## RECORDS SHOWN
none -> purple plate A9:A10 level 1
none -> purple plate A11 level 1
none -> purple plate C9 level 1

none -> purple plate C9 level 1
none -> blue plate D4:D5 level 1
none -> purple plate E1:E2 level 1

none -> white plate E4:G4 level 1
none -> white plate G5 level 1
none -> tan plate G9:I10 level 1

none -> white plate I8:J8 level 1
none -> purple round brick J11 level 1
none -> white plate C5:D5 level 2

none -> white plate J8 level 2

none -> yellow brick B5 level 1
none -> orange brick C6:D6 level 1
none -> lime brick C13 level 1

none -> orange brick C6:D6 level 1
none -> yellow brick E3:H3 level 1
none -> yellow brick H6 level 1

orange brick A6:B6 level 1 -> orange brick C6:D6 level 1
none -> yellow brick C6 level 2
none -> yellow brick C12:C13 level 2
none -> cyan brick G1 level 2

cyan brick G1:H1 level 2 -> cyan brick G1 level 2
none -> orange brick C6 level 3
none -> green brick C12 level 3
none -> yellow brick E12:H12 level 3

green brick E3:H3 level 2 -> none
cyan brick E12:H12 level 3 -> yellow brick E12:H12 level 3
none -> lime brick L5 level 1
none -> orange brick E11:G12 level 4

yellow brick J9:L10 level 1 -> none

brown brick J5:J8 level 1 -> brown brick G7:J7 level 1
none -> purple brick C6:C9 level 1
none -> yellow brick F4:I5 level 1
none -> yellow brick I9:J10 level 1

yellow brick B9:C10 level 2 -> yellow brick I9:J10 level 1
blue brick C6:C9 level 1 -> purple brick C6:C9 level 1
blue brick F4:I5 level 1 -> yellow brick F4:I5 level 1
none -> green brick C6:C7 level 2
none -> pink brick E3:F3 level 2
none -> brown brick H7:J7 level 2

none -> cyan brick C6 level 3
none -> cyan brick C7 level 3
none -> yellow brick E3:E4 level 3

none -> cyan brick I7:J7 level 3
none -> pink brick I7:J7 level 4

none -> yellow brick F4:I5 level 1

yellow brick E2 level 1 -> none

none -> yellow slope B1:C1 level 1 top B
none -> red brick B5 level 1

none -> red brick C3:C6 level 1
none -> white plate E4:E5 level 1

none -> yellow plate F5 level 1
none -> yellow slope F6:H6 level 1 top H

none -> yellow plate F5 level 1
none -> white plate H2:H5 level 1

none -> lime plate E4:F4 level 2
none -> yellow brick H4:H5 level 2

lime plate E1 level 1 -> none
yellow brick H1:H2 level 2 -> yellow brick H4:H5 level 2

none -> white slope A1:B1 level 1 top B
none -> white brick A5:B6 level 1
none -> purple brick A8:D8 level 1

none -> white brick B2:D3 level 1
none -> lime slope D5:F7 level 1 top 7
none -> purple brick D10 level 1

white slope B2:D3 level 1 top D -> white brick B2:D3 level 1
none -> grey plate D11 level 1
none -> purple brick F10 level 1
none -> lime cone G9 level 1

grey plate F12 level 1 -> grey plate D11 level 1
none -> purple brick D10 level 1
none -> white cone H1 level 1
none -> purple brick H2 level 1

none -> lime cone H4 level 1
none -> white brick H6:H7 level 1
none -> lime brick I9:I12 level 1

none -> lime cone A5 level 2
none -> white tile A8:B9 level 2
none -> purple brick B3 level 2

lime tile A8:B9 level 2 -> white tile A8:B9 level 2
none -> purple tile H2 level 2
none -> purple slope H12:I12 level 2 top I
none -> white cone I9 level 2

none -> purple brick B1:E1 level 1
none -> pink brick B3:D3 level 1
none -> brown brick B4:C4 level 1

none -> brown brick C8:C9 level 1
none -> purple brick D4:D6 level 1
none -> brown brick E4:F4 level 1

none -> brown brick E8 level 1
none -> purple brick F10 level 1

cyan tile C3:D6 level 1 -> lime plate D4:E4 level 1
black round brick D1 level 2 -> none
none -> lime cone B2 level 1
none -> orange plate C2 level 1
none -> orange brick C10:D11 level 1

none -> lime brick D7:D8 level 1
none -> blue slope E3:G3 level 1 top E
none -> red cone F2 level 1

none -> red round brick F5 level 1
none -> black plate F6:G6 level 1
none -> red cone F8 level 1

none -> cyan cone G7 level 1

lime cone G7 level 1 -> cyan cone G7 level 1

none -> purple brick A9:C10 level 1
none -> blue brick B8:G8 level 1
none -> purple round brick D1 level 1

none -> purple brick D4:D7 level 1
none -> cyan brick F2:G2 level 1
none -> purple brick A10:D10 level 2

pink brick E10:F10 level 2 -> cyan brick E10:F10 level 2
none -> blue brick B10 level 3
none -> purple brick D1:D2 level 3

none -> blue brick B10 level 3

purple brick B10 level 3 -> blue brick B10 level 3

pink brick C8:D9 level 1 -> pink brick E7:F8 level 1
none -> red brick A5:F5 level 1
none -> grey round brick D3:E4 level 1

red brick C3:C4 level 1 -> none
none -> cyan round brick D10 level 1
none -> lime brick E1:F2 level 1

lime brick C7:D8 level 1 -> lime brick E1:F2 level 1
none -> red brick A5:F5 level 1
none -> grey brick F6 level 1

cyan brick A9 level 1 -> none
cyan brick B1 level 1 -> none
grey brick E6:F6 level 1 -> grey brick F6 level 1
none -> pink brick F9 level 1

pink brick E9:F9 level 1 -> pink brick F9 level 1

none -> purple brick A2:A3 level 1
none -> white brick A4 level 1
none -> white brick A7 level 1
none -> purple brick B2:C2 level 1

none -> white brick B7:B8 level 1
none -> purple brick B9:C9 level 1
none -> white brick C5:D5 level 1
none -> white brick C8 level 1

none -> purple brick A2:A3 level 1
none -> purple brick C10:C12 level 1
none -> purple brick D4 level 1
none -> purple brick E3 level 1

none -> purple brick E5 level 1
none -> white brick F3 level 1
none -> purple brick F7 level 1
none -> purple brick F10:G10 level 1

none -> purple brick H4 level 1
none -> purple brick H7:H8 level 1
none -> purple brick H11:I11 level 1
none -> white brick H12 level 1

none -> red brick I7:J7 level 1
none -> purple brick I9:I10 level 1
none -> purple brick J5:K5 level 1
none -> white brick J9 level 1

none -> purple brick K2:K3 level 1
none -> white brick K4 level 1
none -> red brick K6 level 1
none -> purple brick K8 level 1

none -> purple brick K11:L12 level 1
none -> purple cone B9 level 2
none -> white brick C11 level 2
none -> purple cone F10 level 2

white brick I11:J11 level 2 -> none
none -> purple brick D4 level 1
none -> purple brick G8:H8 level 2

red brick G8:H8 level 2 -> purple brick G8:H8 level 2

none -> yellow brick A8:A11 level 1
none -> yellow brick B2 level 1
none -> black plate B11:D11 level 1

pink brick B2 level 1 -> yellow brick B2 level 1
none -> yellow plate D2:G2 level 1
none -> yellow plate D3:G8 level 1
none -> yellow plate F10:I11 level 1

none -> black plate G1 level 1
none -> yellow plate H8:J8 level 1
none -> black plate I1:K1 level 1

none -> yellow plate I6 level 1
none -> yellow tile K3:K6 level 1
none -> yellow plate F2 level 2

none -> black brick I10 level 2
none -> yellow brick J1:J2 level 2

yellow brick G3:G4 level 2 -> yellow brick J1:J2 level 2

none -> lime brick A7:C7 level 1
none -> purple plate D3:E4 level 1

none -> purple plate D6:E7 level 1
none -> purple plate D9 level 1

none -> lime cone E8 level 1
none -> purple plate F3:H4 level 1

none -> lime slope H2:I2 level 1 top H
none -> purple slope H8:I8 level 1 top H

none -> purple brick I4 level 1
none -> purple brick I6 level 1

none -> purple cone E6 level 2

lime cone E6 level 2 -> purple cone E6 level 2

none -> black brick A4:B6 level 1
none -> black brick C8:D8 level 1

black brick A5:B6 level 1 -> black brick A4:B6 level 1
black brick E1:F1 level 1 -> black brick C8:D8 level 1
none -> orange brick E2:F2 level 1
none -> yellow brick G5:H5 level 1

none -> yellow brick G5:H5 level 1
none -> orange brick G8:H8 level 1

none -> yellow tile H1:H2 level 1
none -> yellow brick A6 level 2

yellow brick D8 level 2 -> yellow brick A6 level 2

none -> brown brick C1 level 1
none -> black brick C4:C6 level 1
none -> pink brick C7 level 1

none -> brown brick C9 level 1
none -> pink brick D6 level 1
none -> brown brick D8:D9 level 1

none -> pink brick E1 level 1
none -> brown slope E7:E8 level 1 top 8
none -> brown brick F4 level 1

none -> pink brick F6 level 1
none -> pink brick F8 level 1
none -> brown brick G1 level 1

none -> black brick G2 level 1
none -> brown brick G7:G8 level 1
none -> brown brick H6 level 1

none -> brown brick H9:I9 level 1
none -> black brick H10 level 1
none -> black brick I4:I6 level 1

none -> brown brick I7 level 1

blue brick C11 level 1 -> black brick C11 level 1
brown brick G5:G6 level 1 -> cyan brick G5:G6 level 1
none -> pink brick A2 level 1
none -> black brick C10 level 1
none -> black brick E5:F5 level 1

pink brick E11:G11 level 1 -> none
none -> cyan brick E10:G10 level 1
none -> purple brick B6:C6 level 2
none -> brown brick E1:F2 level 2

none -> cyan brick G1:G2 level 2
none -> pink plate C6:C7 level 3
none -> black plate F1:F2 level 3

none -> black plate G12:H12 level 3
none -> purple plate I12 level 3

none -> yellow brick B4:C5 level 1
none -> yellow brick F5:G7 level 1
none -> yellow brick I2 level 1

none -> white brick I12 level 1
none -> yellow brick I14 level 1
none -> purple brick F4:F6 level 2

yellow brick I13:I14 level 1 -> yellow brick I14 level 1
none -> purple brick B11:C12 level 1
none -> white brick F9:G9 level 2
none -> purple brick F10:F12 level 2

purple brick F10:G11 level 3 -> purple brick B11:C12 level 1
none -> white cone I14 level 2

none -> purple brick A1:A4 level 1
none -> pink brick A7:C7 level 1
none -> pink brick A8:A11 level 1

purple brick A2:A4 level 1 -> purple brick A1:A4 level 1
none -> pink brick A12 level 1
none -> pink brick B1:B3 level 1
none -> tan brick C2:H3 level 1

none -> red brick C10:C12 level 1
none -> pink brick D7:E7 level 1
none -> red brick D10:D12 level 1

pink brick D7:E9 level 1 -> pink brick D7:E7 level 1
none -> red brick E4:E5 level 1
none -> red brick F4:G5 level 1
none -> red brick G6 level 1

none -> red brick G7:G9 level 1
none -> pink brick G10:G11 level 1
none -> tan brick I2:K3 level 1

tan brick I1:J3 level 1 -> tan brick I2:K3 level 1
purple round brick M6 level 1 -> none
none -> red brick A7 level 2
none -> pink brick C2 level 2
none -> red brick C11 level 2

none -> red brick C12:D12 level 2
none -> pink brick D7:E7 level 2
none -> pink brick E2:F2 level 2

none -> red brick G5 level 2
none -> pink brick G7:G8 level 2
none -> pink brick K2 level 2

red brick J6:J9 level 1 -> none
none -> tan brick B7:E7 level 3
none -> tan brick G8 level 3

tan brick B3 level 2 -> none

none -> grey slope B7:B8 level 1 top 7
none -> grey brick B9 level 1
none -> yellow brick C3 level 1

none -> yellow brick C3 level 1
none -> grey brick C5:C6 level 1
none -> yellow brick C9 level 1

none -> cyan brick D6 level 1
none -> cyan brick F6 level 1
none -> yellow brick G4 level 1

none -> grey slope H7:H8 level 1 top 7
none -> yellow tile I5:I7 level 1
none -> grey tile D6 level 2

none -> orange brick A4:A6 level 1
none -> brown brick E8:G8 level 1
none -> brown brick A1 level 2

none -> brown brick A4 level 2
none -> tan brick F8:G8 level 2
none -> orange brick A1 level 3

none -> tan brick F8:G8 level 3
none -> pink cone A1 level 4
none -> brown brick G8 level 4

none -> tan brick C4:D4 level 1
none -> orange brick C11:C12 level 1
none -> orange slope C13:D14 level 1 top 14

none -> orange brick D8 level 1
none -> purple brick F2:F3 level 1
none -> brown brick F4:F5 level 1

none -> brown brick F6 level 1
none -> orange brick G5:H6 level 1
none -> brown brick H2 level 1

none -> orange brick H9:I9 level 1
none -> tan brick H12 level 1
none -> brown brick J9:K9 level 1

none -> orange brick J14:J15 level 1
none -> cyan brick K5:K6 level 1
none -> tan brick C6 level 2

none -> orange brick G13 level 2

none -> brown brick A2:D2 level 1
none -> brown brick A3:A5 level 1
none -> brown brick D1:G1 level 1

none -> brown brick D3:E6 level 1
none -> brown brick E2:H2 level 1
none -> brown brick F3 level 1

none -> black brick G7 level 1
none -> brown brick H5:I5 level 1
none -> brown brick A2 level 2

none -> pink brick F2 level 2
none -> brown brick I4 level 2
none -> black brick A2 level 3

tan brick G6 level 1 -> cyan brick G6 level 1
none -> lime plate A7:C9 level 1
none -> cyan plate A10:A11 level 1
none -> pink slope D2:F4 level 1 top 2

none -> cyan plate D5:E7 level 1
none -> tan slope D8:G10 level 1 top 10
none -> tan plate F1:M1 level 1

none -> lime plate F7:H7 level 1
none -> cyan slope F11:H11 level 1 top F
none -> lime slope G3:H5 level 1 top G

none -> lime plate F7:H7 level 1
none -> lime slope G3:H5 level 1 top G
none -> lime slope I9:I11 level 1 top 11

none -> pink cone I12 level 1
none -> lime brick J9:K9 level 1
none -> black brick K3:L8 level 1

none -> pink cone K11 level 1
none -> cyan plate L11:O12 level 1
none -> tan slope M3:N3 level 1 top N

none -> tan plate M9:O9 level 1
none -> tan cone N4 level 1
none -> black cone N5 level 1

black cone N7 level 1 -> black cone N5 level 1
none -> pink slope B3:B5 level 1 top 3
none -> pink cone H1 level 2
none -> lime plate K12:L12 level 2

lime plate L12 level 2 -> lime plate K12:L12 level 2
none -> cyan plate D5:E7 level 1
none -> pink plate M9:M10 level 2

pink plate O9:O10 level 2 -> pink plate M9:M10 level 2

## WORK TASK
Starting with the first line of the entries, transcribe every line up to and including the one with "none -> orange brick E11:G12 level 4".

## EXERCISE SOLUTION
none -> purple plate A9:A10 level 1
none -> purple plate A11 level 1
none -> purple plate C9 level 1

none -> purple plate C9 level 1
none -> blue plate D4:D5 level 1
none -> purple plate E1:E2 level 1

none -> white plate E4:G4 level 1
none -> white plate G5 level 1
none -> tan plate G9:I10 level 1

none -> white plate I8:J8 level 1
none -> purple round brick J11 level 1
none -> white plate C5:D5 level 2

none -> white plate J8 level 2

none -> yellow brick B5 level 1
none -> orange brick C6:D6 level 1
none -> lime brick C13 level 1

none -> orange brick C6:D6 level 1
none -> yellow brick E3:H3 level 1
none -> yellow brick H6 level 1

orange brick A6:B6 level 1 -> orange brick C6:D6 level 1
none -> yellow brick C6 level 2
none -> yellow brick C12:C13 level 2
none -> cyan brick G1 level 2

cyan brick G1:H1 level 2 -> cyan brick G1 level 2
none -> orange brick C6 level 3
none -> green brick C12 level 3
none -> yellow brick E12:H12 level 3

green brick E3:H3 level 2 -> none
cyan brick E12:H12 level 3 -> yellow brick E12:H12 level 3
none -> lime brick L5 level 1
none -> orange brick E11:G12 level 4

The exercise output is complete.